* Records for the exercise:
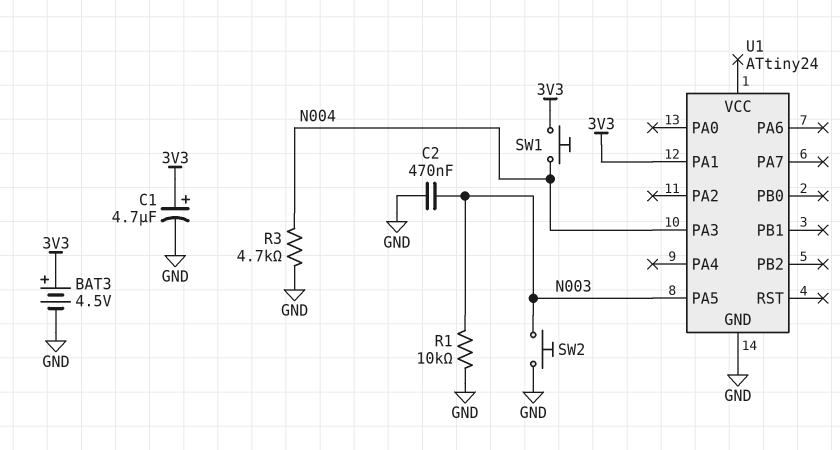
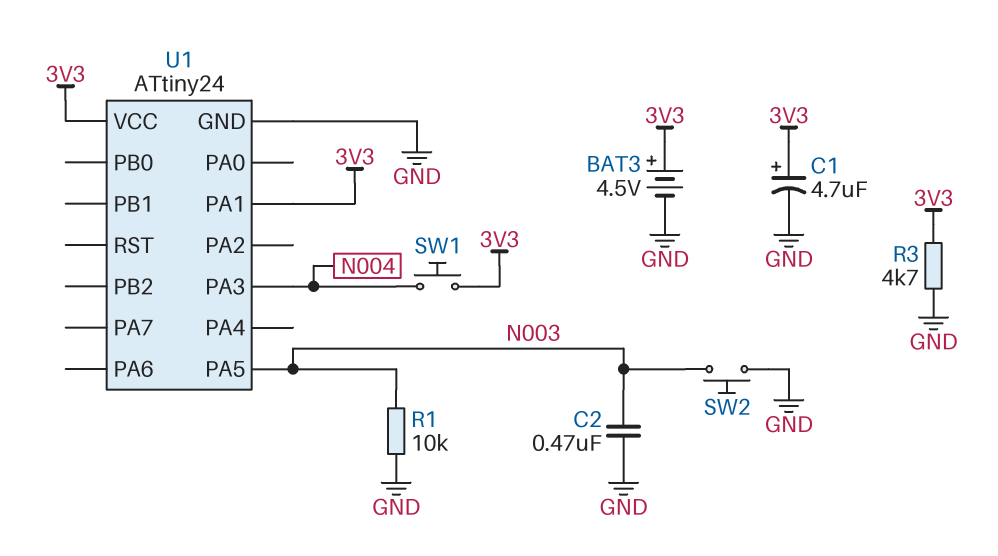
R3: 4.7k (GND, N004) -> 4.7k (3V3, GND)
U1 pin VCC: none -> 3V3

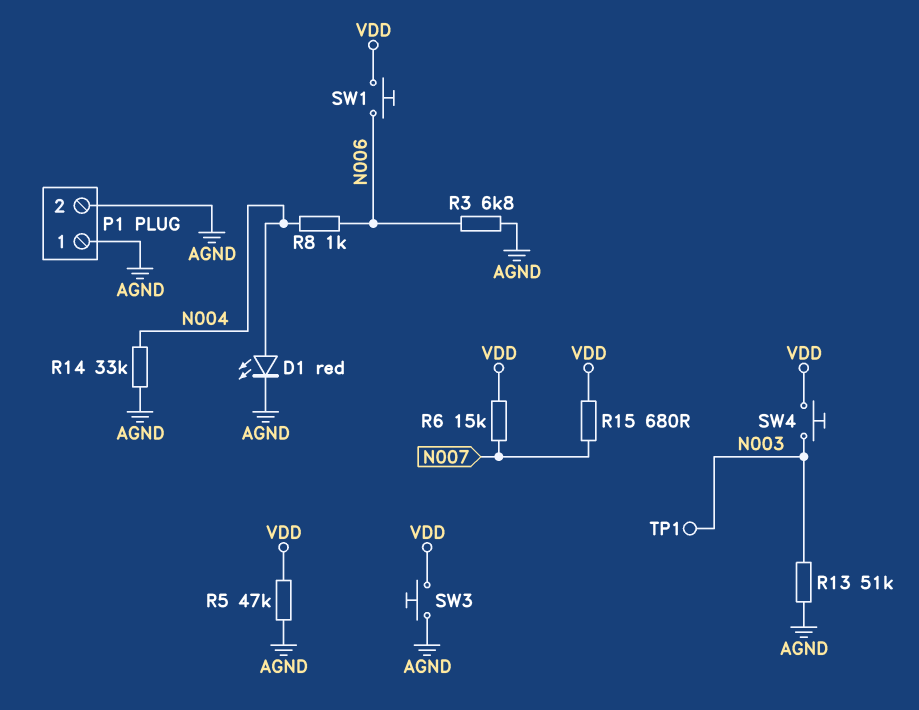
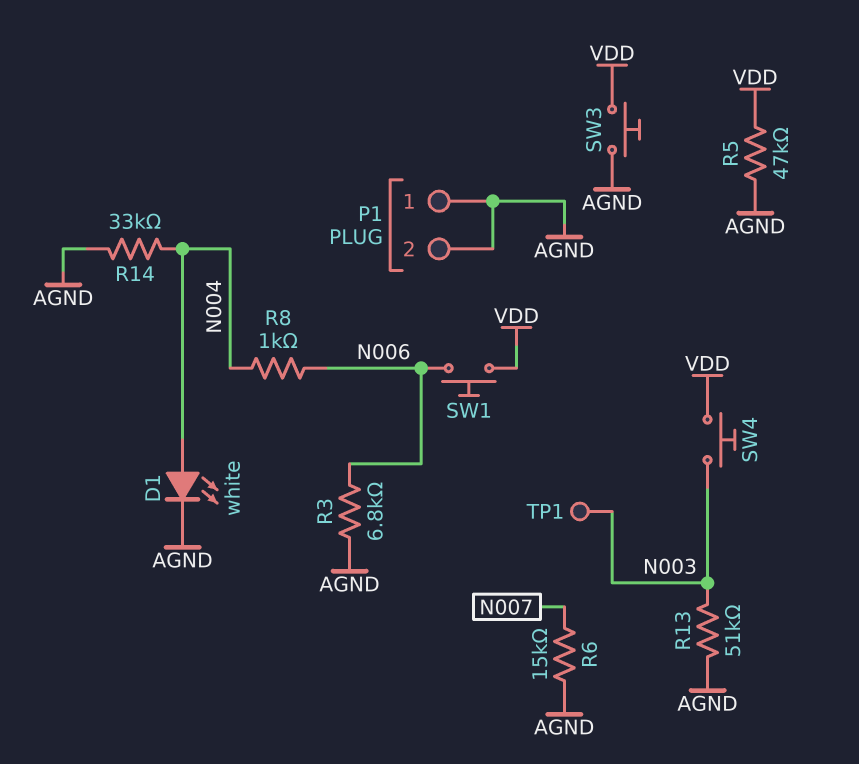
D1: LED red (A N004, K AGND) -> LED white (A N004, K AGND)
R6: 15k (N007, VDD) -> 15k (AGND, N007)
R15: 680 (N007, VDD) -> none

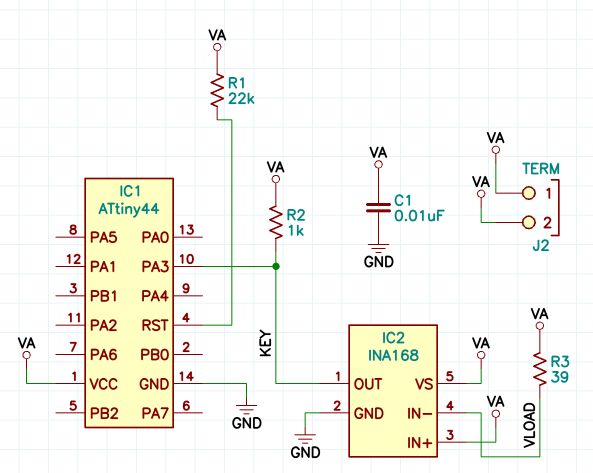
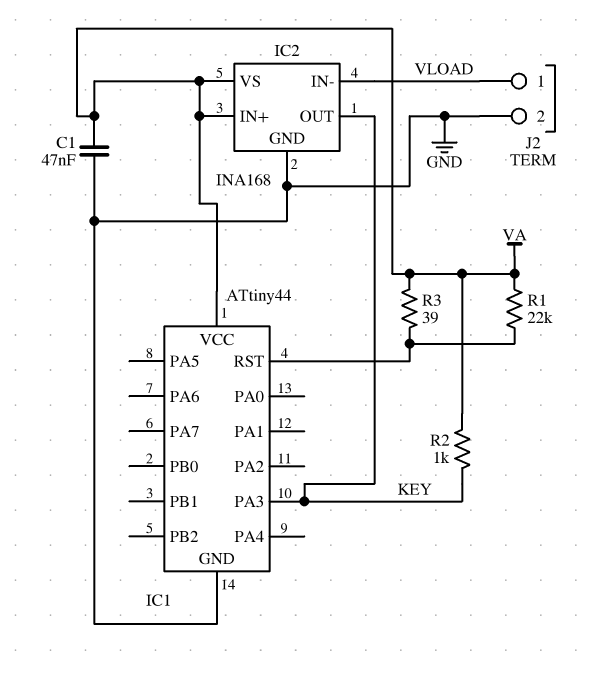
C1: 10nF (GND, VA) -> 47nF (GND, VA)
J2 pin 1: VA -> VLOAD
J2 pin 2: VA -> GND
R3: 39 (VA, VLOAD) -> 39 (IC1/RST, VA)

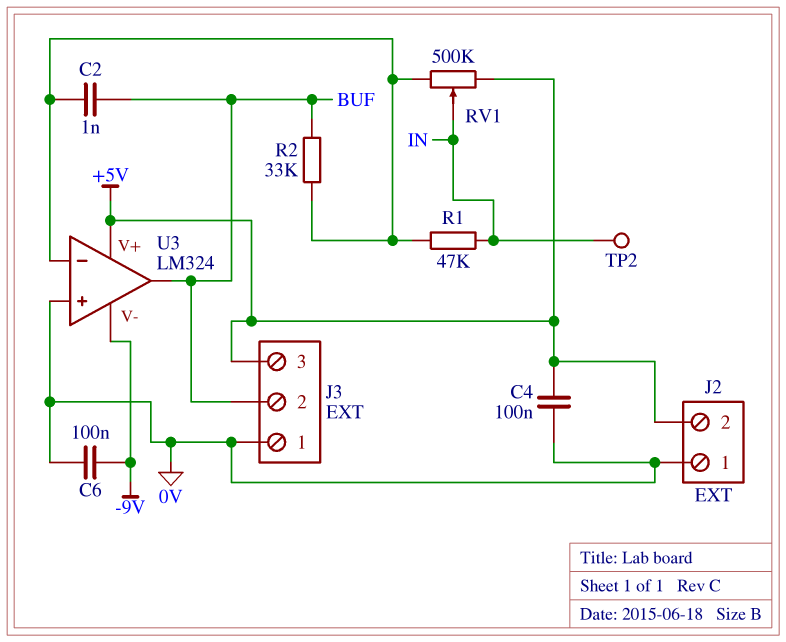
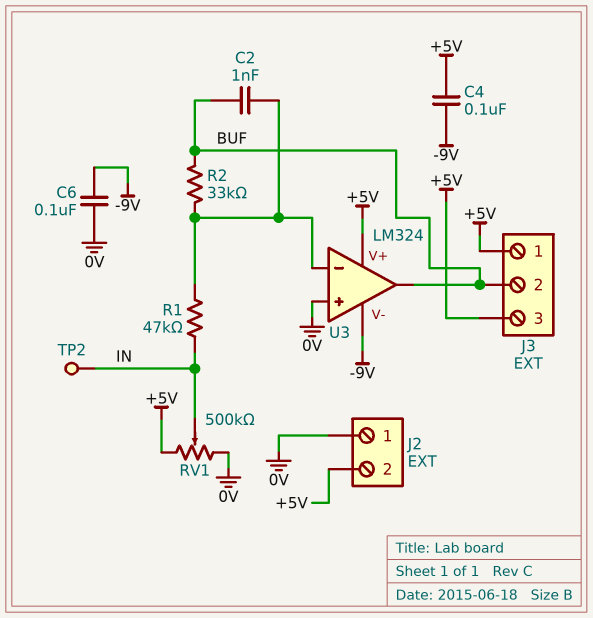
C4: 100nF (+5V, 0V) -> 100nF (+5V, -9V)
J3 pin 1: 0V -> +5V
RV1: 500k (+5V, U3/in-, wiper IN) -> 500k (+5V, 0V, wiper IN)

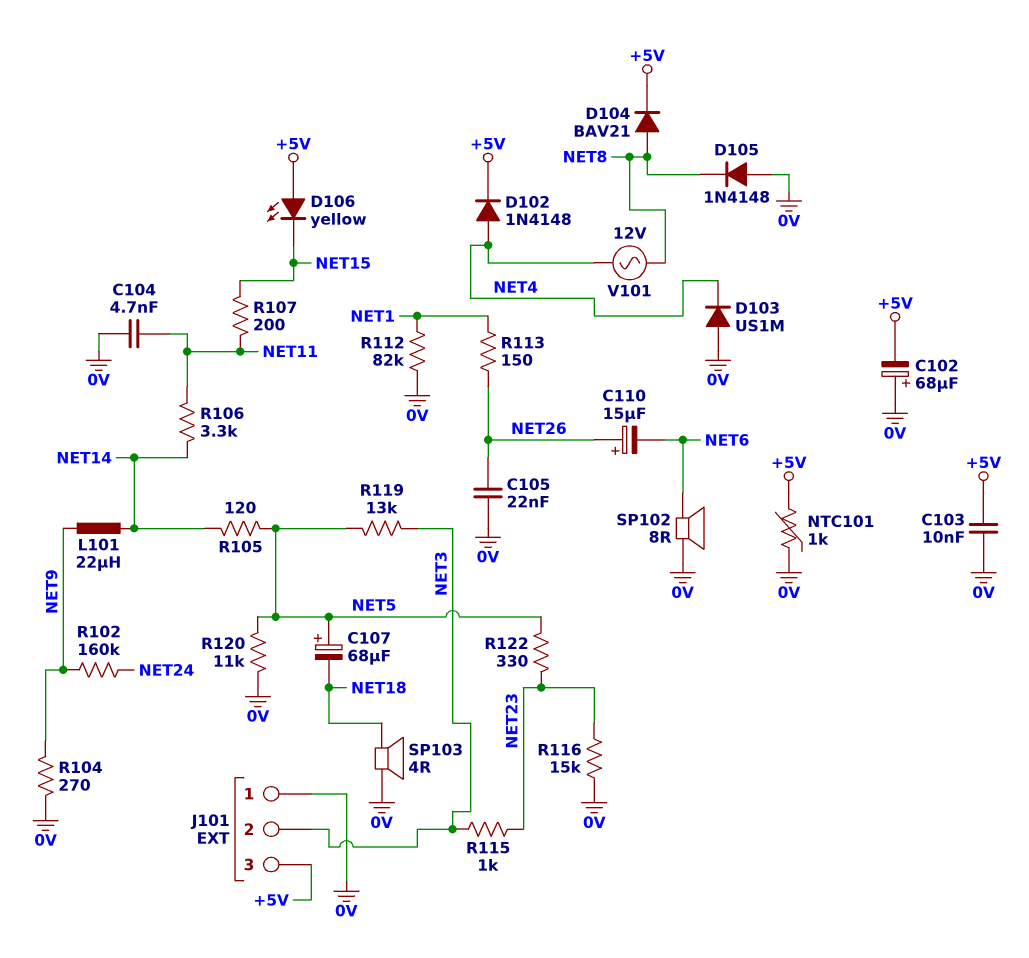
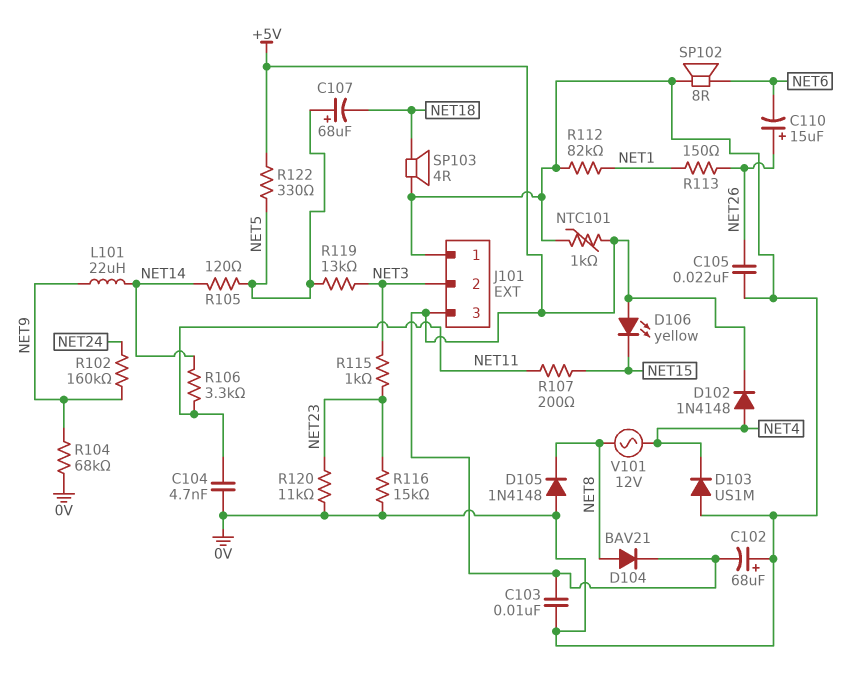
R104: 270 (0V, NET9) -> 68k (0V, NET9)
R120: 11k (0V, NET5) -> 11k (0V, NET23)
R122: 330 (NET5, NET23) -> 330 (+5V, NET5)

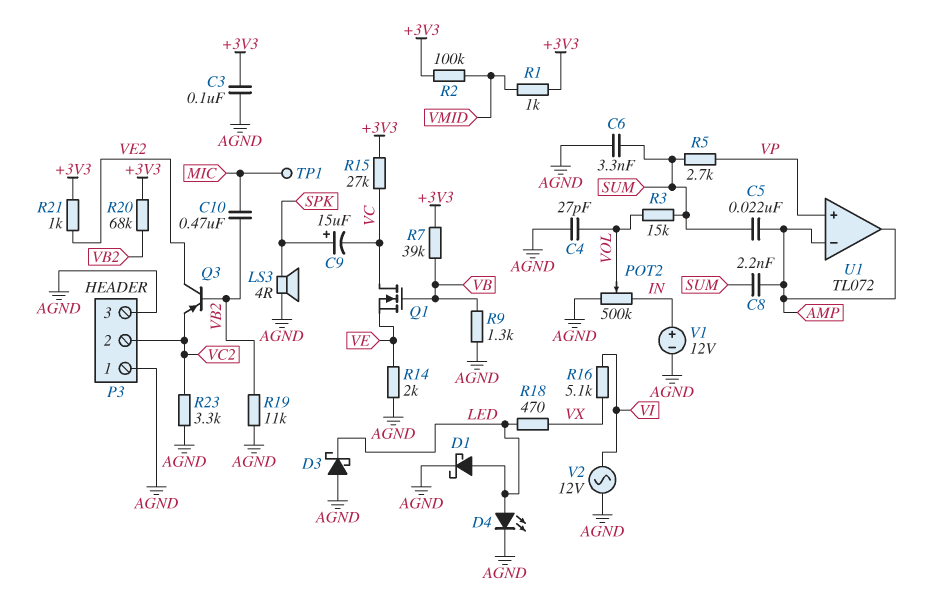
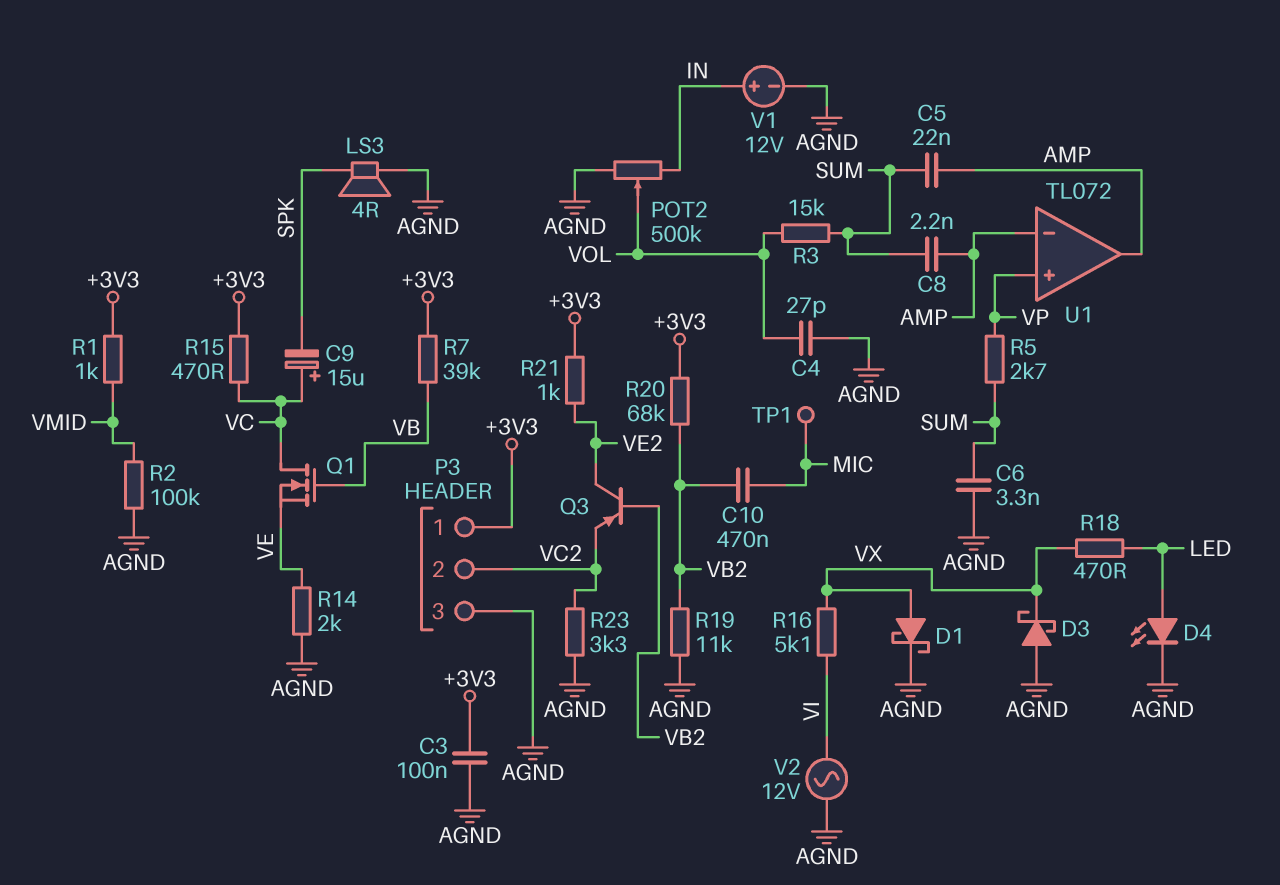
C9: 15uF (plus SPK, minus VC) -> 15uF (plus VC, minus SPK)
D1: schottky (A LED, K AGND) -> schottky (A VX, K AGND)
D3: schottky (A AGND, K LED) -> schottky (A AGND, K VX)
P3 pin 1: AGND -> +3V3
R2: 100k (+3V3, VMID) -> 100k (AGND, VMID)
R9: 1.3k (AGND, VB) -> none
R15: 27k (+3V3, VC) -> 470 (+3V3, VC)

* Work required: Anywhere the listing shows the word "schottky", copy the full line.

* Exercise answer:
D1: schottky (A LED, K AGND) -> schottky (A VX, K AGND)
D3: schottky (A AGND, K LED) -> schottky (A AGND, K VX)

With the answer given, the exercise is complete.